*** DATA TO USE Section Begins ***

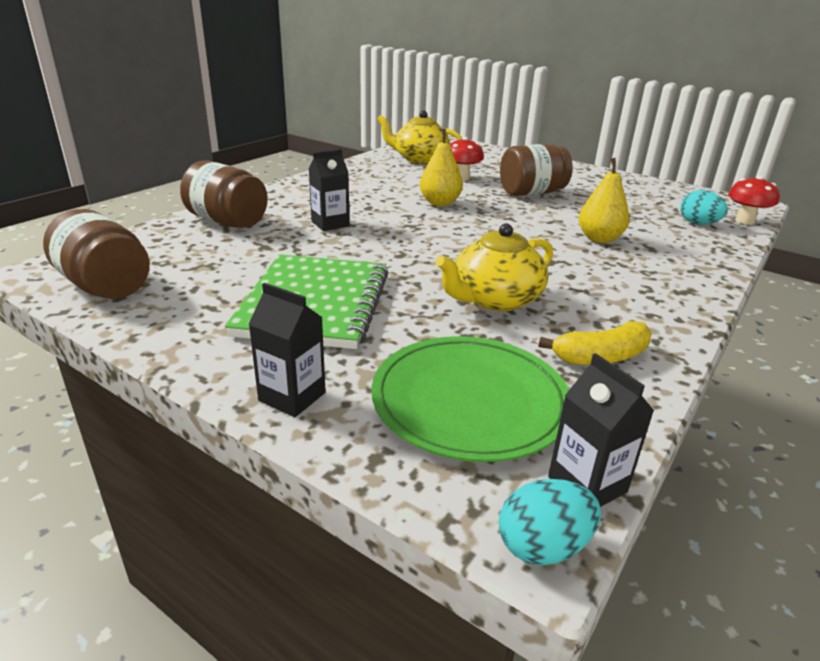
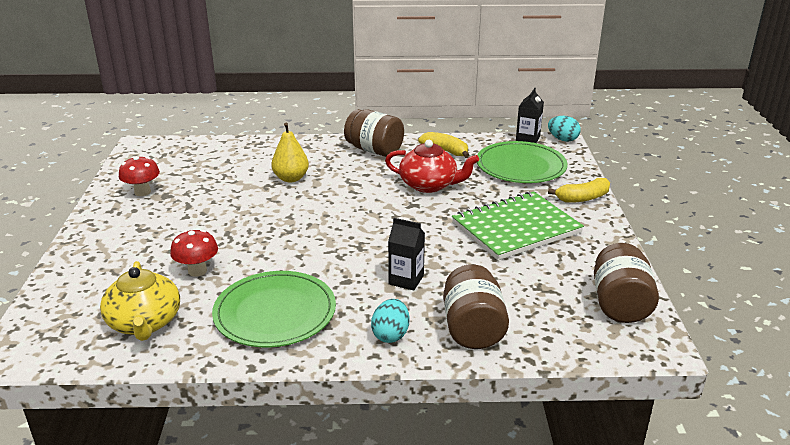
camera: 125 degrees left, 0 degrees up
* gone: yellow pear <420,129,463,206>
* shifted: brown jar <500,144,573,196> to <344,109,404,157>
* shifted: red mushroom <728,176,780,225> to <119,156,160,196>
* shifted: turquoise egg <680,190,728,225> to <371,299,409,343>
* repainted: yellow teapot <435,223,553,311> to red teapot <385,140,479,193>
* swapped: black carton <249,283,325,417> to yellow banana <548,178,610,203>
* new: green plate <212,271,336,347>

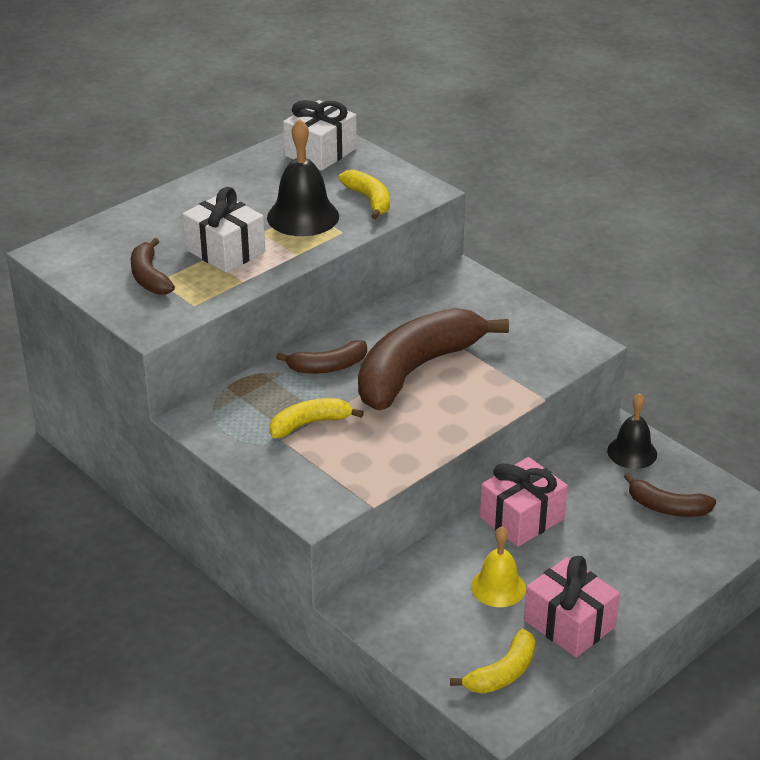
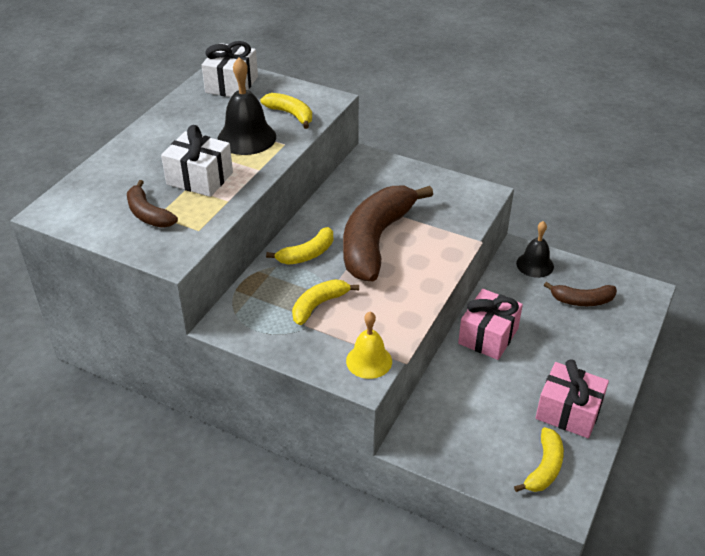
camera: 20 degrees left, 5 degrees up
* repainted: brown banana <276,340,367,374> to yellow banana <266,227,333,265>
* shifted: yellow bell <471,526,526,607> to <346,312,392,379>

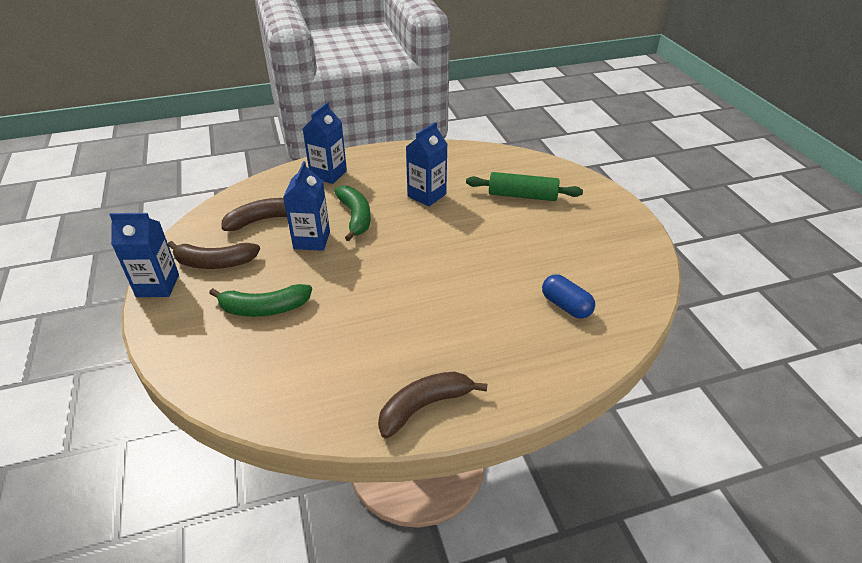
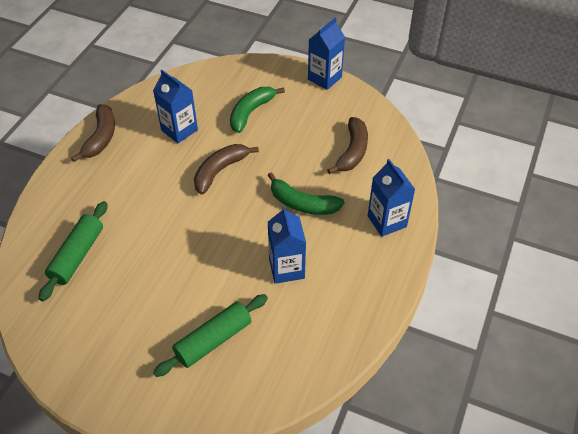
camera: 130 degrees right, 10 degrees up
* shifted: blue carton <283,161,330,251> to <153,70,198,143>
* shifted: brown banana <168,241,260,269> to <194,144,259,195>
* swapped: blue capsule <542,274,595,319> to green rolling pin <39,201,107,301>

*** DATA TO USE Section Ends ***
*** DATA TO USE Section Begins ***

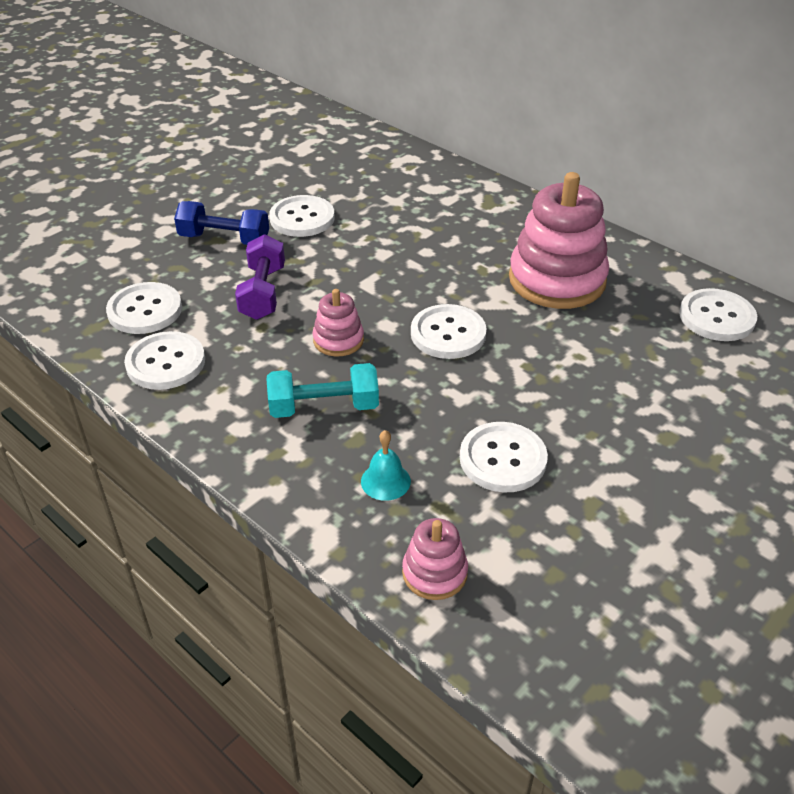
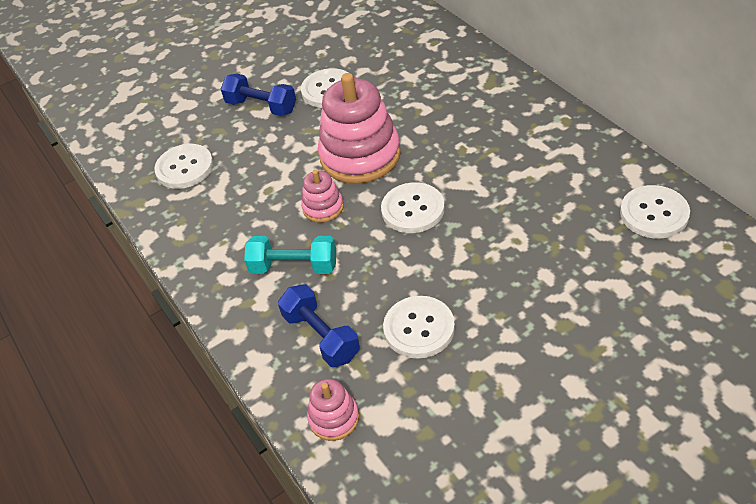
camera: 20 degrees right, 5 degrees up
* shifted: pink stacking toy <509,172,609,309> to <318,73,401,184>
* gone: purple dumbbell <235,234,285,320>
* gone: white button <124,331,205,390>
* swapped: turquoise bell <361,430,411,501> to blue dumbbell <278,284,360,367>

*** DATA TO USE Section Ends ***

**YOUR GOAL**
Tally the lines of the records that contain the word "degrees", then give only the tally.

**ANSWER BOX**
4